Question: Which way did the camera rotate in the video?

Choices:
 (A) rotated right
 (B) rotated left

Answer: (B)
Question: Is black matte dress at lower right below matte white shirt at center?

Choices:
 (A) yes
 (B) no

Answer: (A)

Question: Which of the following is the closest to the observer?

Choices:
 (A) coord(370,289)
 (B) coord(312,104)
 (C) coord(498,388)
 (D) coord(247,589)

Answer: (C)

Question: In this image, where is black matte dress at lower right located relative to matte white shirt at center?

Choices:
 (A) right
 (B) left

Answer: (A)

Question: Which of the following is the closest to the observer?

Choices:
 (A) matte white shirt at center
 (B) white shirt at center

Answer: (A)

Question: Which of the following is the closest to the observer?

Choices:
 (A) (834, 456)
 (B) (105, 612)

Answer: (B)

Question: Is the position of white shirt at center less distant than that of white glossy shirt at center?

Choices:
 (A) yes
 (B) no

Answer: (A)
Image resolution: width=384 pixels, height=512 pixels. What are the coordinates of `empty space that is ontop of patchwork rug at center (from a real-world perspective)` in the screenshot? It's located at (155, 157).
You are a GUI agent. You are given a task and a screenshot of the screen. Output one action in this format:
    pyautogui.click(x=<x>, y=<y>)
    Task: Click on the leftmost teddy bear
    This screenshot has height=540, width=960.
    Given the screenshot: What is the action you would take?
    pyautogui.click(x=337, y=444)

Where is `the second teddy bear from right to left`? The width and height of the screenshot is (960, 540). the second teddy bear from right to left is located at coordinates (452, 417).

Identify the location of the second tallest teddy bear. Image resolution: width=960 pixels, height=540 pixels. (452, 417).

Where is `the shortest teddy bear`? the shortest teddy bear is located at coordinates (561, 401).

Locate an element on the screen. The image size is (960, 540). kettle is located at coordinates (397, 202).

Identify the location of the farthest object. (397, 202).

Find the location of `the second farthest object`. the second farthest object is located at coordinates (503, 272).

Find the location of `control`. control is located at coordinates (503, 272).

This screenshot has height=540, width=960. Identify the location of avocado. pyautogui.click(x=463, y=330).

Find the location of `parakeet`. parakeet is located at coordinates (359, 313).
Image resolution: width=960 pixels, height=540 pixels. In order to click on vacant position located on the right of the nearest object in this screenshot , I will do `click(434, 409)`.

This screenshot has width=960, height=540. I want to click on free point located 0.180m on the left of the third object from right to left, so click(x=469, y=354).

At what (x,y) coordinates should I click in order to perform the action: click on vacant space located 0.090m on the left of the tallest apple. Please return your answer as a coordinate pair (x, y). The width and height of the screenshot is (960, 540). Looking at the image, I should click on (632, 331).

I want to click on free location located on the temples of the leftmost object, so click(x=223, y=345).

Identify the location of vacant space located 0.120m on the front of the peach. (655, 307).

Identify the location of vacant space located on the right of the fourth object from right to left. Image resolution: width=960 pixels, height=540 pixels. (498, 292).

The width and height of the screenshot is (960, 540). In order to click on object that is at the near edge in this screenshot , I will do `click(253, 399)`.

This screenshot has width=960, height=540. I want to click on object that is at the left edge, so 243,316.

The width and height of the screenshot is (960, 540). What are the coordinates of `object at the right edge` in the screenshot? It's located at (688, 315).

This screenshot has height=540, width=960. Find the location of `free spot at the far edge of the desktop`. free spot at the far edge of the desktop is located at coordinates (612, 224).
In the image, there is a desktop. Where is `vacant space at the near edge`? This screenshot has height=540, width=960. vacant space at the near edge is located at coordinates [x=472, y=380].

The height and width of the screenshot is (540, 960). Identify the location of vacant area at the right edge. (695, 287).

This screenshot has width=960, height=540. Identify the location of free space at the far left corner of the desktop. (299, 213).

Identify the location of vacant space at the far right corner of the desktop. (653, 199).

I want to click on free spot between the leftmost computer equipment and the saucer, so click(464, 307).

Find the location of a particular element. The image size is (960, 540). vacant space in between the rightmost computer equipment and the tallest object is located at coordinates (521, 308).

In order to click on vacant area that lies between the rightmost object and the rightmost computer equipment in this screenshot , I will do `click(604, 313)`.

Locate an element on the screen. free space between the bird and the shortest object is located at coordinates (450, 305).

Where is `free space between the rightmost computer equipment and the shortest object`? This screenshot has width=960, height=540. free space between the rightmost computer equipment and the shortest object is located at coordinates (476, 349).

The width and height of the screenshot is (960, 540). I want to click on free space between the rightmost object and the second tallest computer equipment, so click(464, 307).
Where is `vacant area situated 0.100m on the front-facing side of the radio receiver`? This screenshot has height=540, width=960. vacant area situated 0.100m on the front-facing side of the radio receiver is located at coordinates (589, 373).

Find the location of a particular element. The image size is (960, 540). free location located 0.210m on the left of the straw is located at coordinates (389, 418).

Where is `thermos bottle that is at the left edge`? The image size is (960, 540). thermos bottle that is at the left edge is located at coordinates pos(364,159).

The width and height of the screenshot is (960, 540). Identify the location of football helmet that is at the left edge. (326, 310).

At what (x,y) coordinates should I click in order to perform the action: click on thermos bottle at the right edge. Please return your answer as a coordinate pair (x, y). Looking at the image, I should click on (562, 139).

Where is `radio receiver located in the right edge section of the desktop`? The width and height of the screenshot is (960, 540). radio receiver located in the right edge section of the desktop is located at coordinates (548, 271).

[Task] Please retype all of the data above exactly as it appears, line for line.

[Solved exercise]
Question: Which way did the camera rotate in the video?

Choices:
 (A) rotated right
 (B) rotated left

Answer: (B)
Question: Is black matte dress at lower right below matte white shirt at center?

Choices:
 (A) yes
 (B) no

Answer: (A)

Question: Which of the following is the closest to the observer?

Choices:
 (A) coord(370,289)
 (B) coord(312,104)
 (C) coord(498,388)
 (D) coord(247,589)

Answer: (C)

Question: In this image, where is black matte dress at lower right located relative to matte white shirt at center?

Choices:
 (A) right
 (B) left

Answer: (A)

Question: Which of the following is the closest to the observer?

Choices:
 (A) matte white shirt at center
 (B) white shirt at center

Answer: (A)

Question: Which of the following is the closest to the observer?

Choices:
 (A) (834, 456)
 (B) (105, 612)

Answer: (B)

Question: Is the position of white shirt at center less distant than that of white glossy shirt at center?

Choices:
 (A) yes
 (B) no

Answer: (A)
Image resolution: width=384 pixels, height=512 pixels. What are the coordinates of `empty space that is ontop of patchwork rug at center (from a real-world perspective)` in the screenshot? It's located at (155, 157).
You are a GUI agent. You are given a task and a screenshot of the screen. Output one action in this format:
    pyautogui.click(x=<x>, y=<y>)
    Task: Click on the leftmost teddy bear
    This screenshot has height=540, width=960.
    Given the screenshot: What is the action you would take?
    pyautogui.click(x=337, y=444)

Where is `the second teddy bear from right to left`? The width and height of the screenshot is (960, 540). the second teddy bear from right to left is located at coordinates (452, 417).

Identify the location of the second tallest teddy bear. Image resolution: width=960 pixels, height=540 pixels. (452, 417).

Where is `the shortest teddy bear`? the shortest teddy bear is located at coordinates (561, 401).

Locate an element on the screen. The image size is (960, 540). kettle is located at coordinates (397, 202).

Identify the location of the farthest object. (397, 202).

Find the location of `the second farthest object`. the second farthest object is located at coordinates (503, 272).

Find the location of `control`. control is located at coordinates (503, 272).

This screenshot has height=540, width=960. Identify the location of avocado. pyautogui.click(x=463, y=330).

Find the location of `parakeet`. parakeet is located at coordinates (359, 313).
Image resolution: width=960 pixels, height=540 pixels. In order to click on vacant position located on the right of the nearest object in this screenshot , I will do `click(434, 409)`.

This screenshot has width=960, height=540. I want to click on free point located 0.180m on the left of the third object from right to left, so click(x=469, y=354).

At what (x,y) coordinates should I click in order to perform the action: click on vacant space located 0.090m on the left of the tallest apple. Please return your answer as a coordinate pair (x, y). The width and height of the screenshot is (960, 540). Looking at the image, I should click on (632, 331).

I want to click on free location located on the temples of the leftmost object, so click(x=223, y=345).

Identify the location of vacant space located 0.120m on the front of the peach. (655, 307).

Identify the location of vacant space located on the right of the fourth object from right to left. Image resolution: width=960 pixels, height=540 pixels. (498, 292).

The width and height of the screenshot is (960, 540). In order to click on object that is at the near edge in this screenshot , I will do `click(253, 399)`.

This screenshot has width=960, height=540. I want to click on object that is at the left edge, so 243,316.

The width and height of the screenshot is (960, 540). What are the coordinates of `object at the right edge` in the screenshot? It's located at (688, 315).

This screenshot has height=540, width=960. Find the location of `free spot at the far edge of the desktop`. free spot at the far edge of the desktop is located at coordinates (612, 224).
In the image, there is a desktop. Where is `vacant space at the near edge`? This screenshot has height=540, width=960. vacant space at the near edge is located at coordinates [x=472, y=380].

The height and width of the screenshot is (540, 960). Identify the location of vacant area at the right edge. (695, 287).

This screenshot has width=960, height=540. Identify the location of free space at the far left corner of the desktop. (299, 213).

Identify the location of vacant space at the far right corner of the desktop. (653, 199).

I want to click on free spot between the leftmost computer equipment and the saucer, so click(464, 307).

Find the location of a particular element. The image size is (960, 540). vacant space in between the rightmost computer equipment and the tallest object is located at coordinates (521, 308).

In order to click on vacant area that lies between the rightmost object and the rightmost computer equipment in this screenshot , I will do `click(604, 313)`.

Locate an element on the screen. free space between the bird and the shortest object is located at coordinates (450, 305).

Where is `free space between the rightmost computer equipment and the shortest object`? This screenshot has width=960, height=540. free space between the rightmost computer equipment and the shortest object is located at coordinates (476, 349).

The width and height of the screenshot is (960, 540). I want to click on free space between the rightmost object and the second tallest computer equipment, so click(464, 307).
Where is `vacant area situated 0.100m on the front-facing side of the radio receiver`? This screenshot has height=540, width=960. vacant area situated 0.100m on the front-facing side of the radio receiver is located at coordinates (589, 373).

Find the location of a particular element. The image size is (960, 540). free location located 0.210m on the left of the straw is located at coordinates (389, 418).

Where is `thermos bottle that is at the left edge`? The image size is (960, 540). thermos bottle that is at the left edge is located at coordinates pos(364,159).

The width and height of the screenshot is (960, 540). Identify the location of football helmet that is at the left edge. (326, 310).

At what (x,y) coordinates should I click in order to perform the action: click on thermos bottle at the right edge. Please return your answer as a coordinate pair (x, y). Looking at the image, I should click on (562, 139).

Where is `radio receiver located in the right edge section of the desktop`? The width and height of the screenshot is (960, 540). radio receiver located in the right edge section of the desktop is located at coordinates (548, 271).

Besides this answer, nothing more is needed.